▶ DATA SECTION
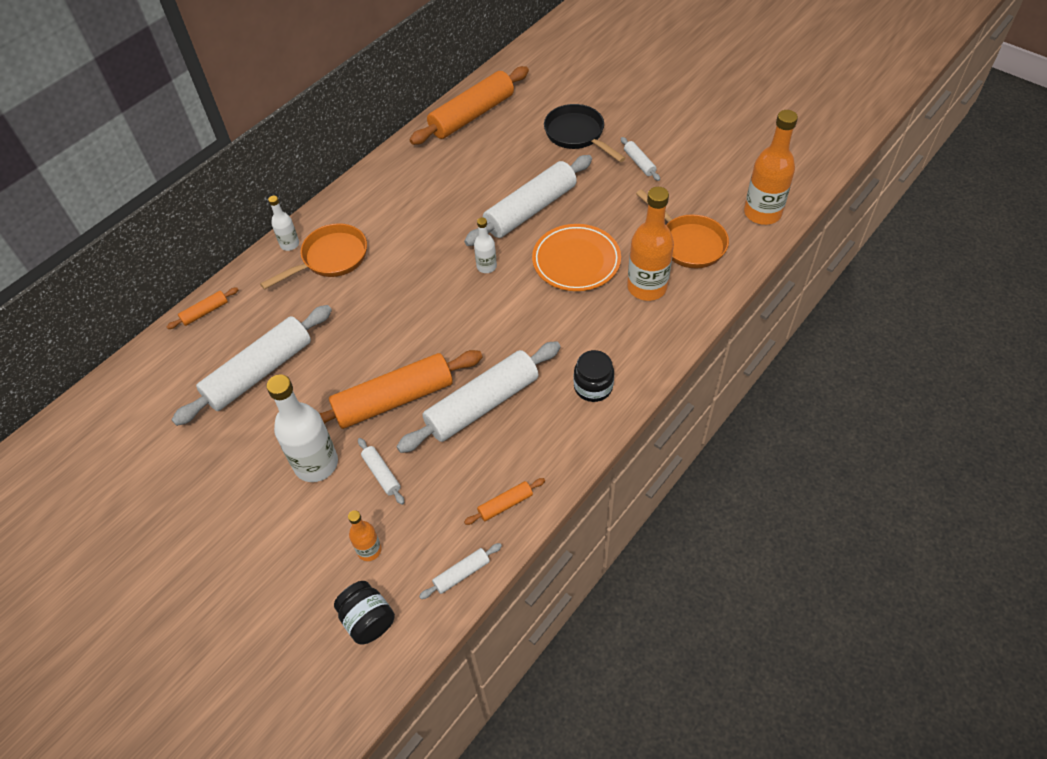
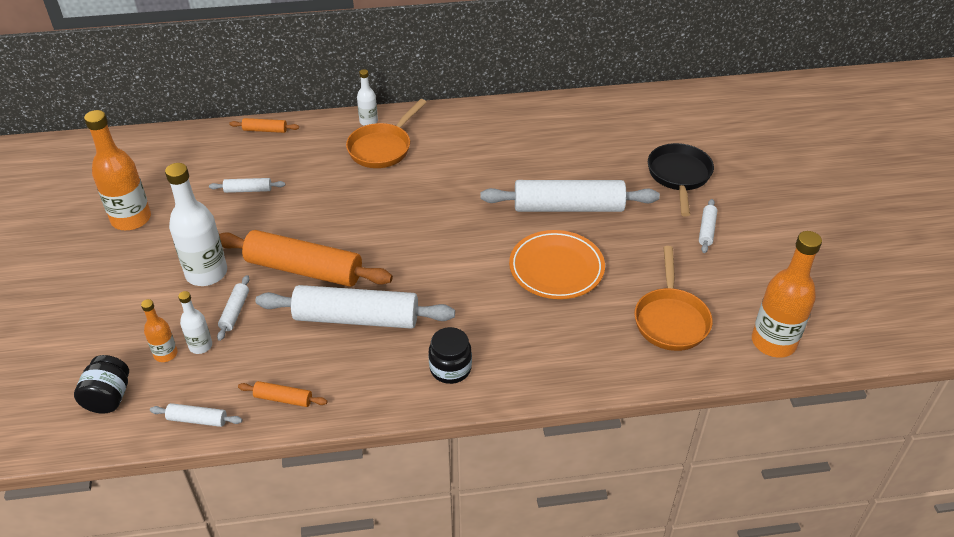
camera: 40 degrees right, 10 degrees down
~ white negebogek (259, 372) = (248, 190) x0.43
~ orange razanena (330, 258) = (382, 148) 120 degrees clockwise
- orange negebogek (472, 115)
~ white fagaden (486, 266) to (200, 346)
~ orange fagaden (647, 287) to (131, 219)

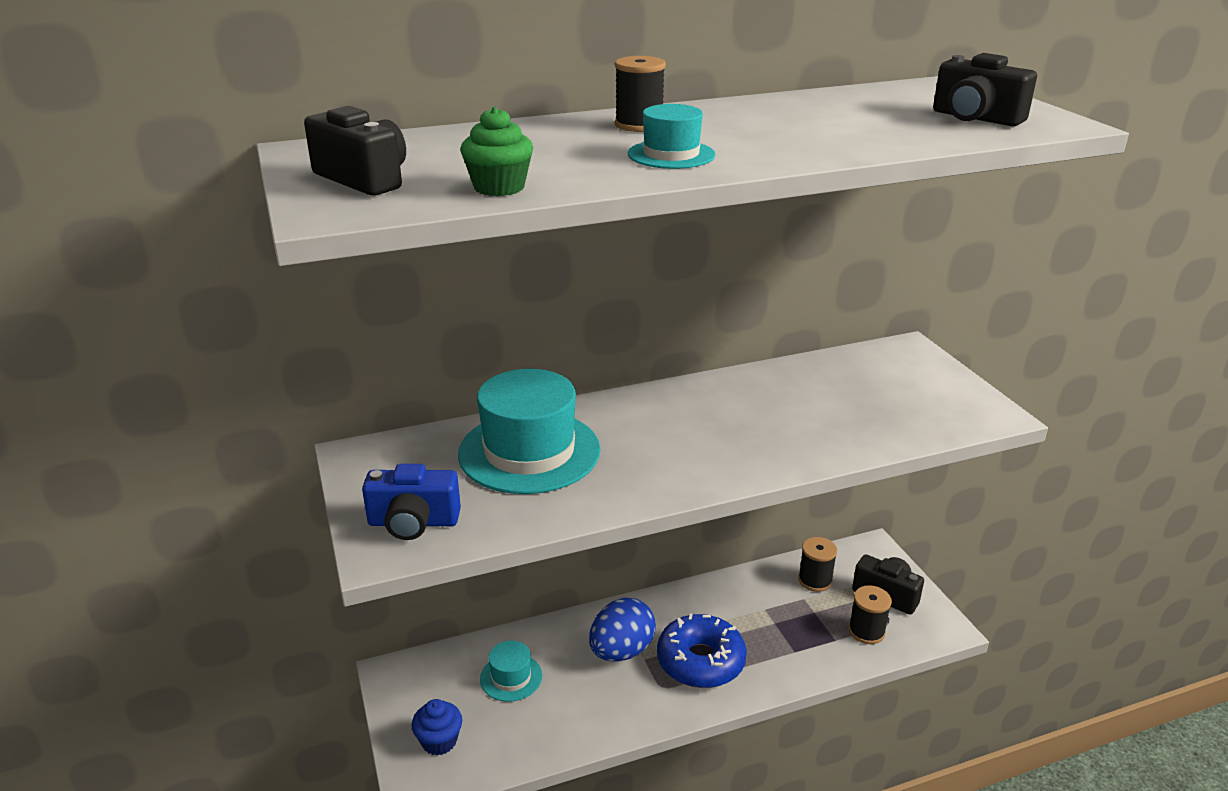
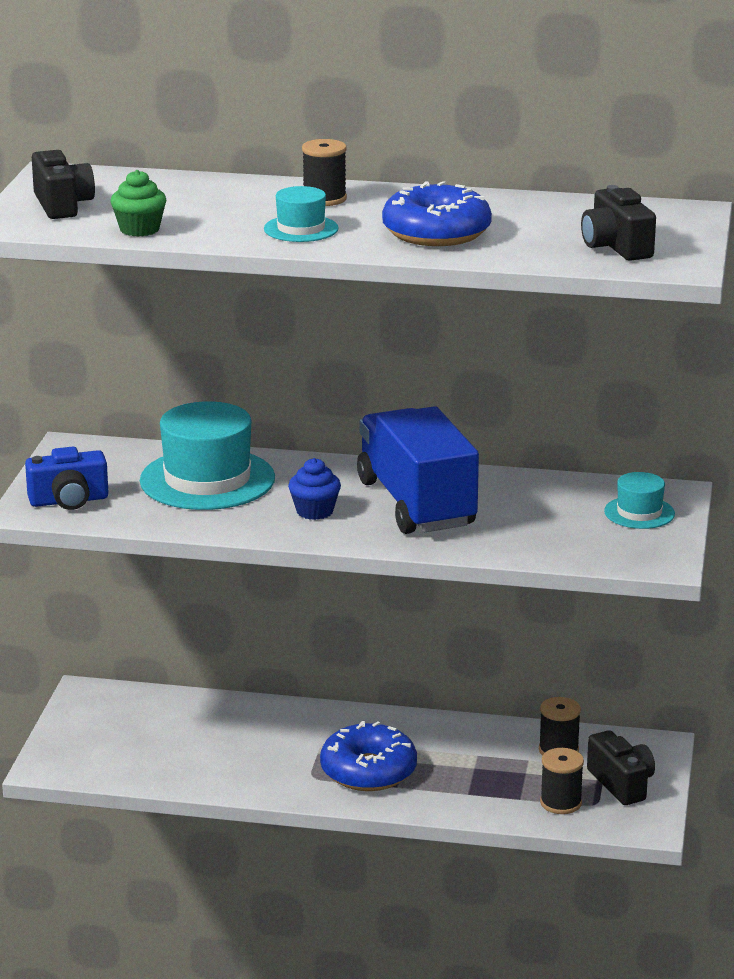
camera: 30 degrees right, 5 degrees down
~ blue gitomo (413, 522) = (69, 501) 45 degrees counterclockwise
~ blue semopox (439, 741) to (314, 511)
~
--
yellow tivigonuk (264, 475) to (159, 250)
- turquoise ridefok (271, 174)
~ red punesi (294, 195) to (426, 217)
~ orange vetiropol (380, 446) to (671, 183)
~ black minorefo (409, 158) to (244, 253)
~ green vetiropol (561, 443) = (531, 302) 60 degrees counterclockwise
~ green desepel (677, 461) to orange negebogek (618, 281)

▶ ACTION ITEM
The only thing to give is how many lines of the listing include the word "white".

▶ TASK SOLUTION
2